# [WHAT IS BEING ASKED]
An exact copy of the lines from the one containing "pos1: [195, 291]" through the final line of the records is the only acceptable answer.

# [THE RECORDS]

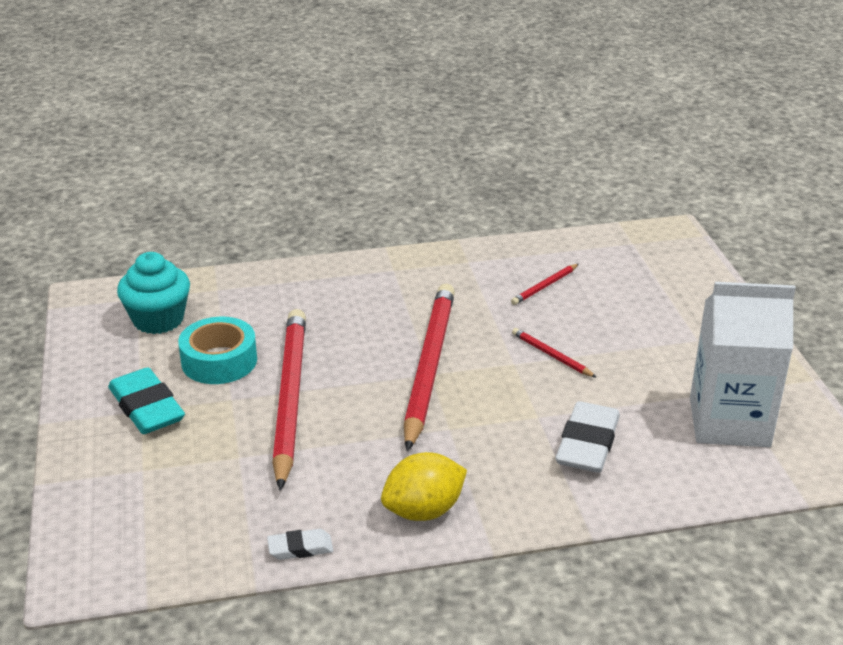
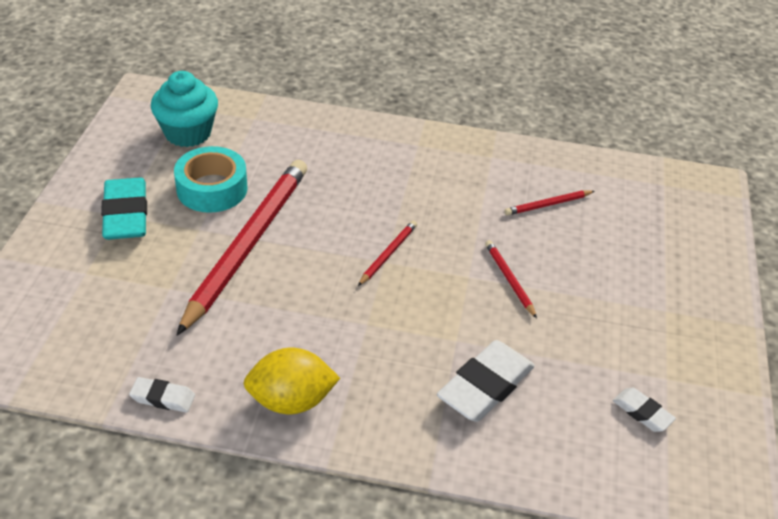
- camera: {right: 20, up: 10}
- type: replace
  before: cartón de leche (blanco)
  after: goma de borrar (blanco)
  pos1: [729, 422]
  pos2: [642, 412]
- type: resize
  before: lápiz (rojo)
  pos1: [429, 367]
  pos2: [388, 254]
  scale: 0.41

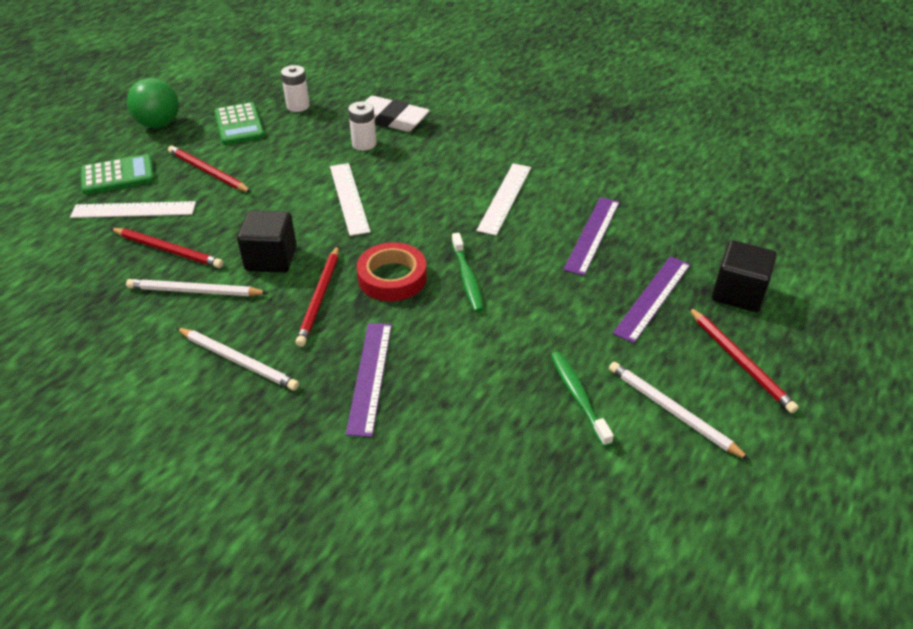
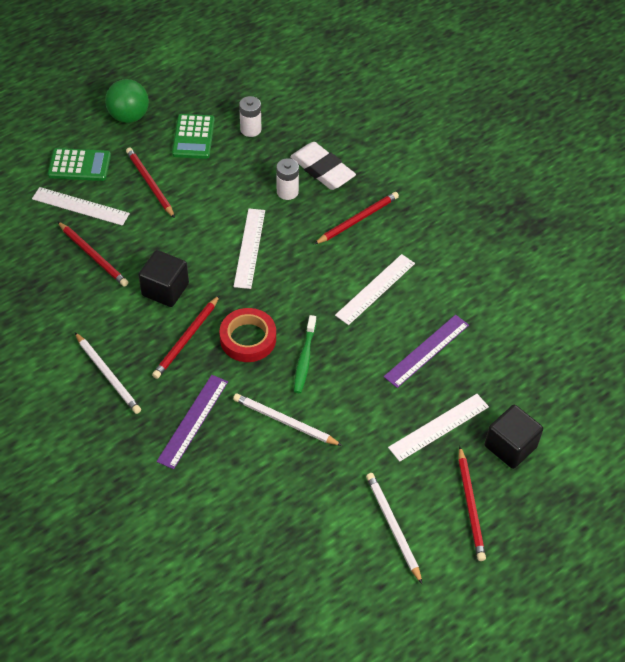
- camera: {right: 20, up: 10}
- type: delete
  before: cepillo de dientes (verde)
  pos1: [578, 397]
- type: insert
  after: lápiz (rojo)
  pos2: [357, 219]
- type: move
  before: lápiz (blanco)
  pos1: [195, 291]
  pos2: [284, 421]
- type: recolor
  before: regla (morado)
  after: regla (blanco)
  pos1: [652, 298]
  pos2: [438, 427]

# [TASK OUTPUT]
  pos1: [195, 291]
  pos2: [284, 421]
- type: recolor
  before: regla (morado)
  after: regla (blanco)
  pos1: [652, 298]
  pos2: [438, 427]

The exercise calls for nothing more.